(Scene difference descriptions)
▬▬▬▬▬▬

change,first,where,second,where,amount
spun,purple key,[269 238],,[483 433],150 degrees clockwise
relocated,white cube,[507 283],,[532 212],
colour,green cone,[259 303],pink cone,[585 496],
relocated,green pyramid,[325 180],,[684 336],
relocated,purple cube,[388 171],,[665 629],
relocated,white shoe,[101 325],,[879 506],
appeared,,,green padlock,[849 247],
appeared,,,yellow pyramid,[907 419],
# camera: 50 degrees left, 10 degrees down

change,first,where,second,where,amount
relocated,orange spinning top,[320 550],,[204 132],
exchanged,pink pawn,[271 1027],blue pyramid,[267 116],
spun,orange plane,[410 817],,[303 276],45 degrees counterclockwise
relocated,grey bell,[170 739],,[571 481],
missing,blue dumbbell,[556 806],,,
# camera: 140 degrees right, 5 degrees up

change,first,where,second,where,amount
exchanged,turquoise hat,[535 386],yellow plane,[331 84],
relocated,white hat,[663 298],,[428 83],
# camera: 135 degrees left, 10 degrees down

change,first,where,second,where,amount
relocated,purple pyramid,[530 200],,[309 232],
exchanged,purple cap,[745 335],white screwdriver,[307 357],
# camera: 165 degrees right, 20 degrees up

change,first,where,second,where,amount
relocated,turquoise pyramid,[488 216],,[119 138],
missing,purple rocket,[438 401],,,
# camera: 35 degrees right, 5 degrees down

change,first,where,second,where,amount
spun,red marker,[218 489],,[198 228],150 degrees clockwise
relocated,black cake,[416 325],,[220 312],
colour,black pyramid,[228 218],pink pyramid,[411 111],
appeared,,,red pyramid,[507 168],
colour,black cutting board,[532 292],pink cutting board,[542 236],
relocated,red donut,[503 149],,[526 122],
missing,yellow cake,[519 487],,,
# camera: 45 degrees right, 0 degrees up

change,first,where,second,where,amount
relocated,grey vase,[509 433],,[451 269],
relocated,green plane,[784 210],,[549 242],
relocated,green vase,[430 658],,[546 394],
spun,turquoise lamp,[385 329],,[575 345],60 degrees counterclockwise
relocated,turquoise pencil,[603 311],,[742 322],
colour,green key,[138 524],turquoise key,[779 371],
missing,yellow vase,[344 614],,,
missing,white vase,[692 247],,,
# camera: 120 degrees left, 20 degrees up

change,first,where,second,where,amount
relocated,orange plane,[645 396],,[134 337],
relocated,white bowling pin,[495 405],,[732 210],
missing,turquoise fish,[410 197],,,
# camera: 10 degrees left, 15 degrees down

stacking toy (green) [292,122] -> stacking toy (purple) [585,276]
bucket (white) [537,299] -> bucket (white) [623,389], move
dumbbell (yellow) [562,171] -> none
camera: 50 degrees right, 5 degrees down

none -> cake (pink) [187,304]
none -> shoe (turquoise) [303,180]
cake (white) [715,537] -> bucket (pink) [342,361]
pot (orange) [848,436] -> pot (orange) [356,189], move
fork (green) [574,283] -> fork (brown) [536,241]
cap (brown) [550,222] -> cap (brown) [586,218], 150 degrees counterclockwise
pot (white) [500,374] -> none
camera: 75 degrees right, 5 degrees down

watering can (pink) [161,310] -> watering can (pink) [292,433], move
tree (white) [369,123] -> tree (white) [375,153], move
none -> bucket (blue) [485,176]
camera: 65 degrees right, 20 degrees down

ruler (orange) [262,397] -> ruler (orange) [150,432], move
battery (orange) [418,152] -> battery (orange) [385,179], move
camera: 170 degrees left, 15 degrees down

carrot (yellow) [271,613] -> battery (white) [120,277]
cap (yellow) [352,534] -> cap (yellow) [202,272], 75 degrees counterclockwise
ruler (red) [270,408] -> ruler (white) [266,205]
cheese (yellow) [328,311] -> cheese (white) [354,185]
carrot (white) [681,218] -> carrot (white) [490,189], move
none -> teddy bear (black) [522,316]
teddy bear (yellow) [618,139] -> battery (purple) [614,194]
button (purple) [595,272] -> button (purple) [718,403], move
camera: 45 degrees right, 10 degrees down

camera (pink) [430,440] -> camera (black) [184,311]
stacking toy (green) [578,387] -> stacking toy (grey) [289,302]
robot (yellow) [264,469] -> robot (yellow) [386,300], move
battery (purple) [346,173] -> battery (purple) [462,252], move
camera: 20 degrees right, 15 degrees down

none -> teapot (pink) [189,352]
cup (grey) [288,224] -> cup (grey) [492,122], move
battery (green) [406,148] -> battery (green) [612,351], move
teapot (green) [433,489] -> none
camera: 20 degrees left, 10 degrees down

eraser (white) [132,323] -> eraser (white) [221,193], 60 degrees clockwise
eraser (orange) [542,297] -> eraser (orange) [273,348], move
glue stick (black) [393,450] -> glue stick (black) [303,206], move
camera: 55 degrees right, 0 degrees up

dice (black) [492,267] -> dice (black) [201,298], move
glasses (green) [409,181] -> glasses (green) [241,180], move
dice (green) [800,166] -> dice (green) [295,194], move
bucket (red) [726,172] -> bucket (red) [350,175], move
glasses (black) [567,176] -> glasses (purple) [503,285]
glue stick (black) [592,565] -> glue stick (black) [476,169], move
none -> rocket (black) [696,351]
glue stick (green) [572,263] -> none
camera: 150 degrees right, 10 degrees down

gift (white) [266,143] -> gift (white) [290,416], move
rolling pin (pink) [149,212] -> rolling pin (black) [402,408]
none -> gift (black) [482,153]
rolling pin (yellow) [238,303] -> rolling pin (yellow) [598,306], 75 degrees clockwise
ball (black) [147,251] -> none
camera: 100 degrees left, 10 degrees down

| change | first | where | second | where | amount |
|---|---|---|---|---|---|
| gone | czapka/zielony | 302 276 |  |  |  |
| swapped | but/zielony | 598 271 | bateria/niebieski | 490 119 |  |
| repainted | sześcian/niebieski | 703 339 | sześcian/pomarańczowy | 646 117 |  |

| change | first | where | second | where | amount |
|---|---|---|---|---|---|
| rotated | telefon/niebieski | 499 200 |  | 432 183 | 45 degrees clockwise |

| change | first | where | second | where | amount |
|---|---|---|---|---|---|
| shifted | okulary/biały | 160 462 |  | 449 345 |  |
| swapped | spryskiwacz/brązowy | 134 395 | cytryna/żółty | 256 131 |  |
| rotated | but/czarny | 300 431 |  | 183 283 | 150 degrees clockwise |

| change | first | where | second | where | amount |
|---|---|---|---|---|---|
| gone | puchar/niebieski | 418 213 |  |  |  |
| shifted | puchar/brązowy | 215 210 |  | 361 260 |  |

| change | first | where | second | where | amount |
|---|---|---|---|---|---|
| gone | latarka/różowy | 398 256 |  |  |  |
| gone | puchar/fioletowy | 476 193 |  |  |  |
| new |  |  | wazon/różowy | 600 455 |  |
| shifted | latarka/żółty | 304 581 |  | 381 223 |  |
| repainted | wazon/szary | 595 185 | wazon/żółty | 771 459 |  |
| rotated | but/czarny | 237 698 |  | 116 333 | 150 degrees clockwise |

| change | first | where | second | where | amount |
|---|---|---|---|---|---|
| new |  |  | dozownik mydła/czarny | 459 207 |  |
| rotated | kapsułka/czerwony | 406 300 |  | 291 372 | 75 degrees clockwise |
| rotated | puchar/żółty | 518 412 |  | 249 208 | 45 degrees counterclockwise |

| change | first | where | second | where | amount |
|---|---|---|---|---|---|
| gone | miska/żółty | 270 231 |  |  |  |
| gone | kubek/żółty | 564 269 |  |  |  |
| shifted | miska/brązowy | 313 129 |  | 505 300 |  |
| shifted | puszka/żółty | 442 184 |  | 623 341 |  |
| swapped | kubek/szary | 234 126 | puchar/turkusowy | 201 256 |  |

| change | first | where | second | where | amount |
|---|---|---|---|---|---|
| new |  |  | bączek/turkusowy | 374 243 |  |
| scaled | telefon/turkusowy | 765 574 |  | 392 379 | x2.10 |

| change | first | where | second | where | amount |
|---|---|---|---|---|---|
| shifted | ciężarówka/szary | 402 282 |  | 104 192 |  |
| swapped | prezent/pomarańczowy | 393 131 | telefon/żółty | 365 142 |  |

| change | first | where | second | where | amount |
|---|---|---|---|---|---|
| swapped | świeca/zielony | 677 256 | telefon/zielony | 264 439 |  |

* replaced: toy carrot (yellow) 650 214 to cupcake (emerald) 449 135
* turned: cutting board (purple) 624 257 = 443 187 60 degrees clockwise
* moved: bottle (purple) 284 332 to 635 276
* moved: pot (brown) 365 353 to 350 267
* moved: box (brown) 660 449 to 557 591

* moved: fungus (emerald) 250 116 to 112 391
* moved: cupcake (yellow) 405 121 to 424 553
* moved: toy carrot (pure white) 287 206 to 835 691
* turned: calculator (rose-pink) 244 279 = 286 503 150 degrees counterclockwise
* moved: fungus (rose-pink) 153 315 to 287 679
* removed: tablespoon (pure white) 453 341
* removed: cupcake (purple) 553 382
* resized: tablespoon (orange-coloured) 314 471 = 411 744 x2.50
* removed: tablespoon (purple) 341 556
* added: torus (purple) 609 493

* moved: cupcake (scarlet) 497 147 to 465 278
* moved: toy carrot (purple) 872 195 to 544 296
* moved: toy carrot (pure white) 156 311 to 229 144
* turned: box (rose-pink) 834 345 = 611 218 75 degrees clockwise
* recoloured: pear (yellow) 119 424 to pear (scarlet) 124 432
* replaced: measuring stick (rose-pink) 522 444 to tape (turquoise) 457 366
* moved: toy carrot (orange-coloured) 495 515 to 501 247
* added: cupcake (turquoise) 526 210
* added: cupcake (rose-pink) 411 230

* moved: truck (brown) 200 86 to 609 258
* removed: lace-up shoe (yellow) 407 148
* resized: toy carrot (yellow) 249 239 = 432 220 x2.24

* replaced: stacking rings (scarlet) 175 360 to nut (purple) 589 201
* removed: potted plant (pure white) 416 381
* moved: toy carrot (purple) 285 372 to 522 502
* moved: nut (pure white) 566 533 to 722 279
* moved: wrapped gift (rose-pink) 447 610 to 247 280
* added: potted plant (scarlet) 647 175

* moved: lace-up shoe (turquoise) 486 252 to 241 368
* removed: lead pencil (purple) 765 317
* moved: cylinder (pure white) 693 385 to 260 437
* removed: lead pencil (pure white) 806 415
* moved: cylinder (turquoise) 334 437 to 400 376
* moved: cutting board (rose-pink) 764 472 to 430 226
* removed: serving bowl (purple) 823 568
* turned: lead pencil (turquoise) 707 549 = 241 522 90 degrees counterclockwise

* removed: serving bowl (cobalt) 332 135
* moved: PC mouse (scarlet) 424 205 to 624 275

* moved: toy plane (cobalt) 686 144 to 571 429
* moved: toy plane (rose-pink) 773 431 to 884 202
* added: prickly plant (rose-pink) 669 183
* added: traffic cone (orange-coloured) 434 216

▬▬▬▬▬▬

• Your instructions
From the records given above, copy all lines containing "cube".

• Answer to this problem
relocated,white cube,[507 283],,[532 212],
relocated,purple cube,[388 171],,[665 629],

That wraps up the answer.